─── SUPPLIED RECORDS

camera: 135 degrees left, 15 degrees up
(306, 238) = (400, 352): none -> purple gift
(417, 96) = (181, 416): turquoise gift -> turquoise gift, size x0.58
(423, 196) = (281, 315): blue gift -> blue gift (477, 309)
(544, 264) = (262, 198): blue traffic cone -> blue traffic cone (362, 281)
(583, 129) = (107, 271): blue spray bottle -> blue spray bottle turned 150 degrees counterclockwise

──────
─── SUPPLIED RECORDS

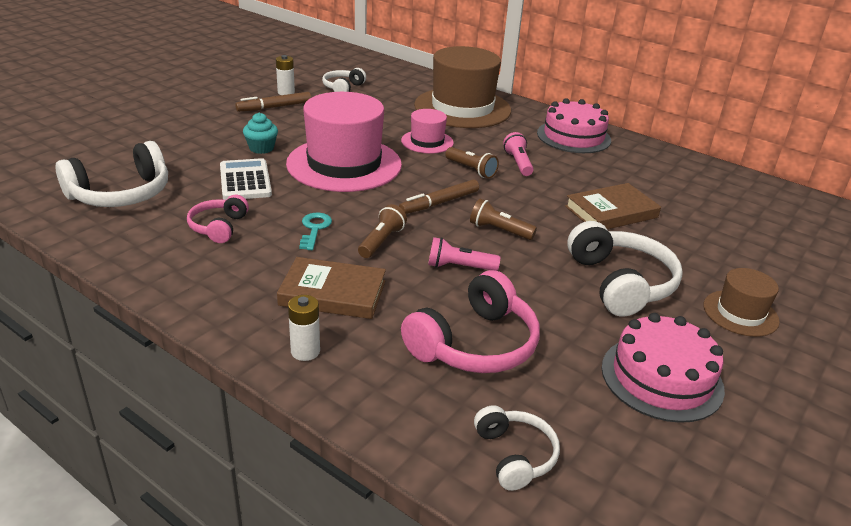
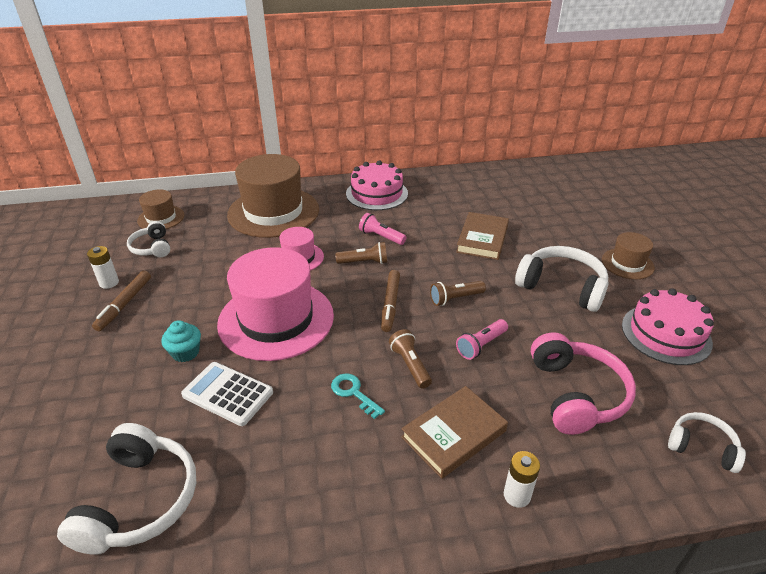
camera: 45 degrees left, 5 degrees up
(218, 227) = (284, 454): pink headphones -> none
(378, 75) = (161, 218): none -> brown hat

──────
─── SUPPLIED RECORDS

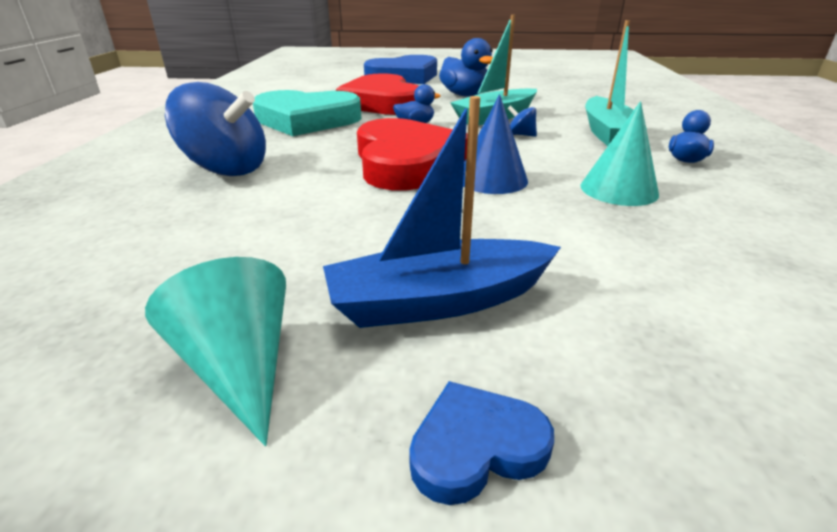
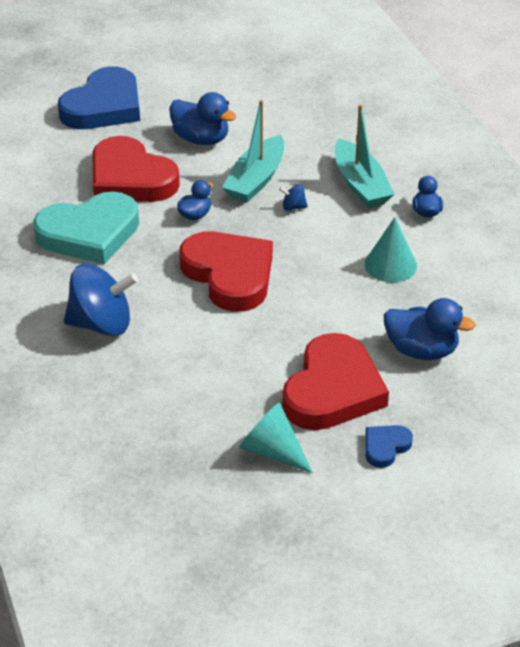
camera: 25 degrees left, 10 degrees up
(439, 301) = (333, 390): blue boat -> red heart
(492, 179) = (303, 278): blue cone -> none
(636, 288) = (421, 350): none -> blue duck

──────

AIM OF THE EXERCISE: Only the lines of the data holding the string "camera" are wanted; copy each of them.

FINISHED EXERCISE:
camera: 135 degrees left, 15 degrees up
camera: 45 degrees left, 5 degrees up
camera: 25 degrees left, 10 degrees up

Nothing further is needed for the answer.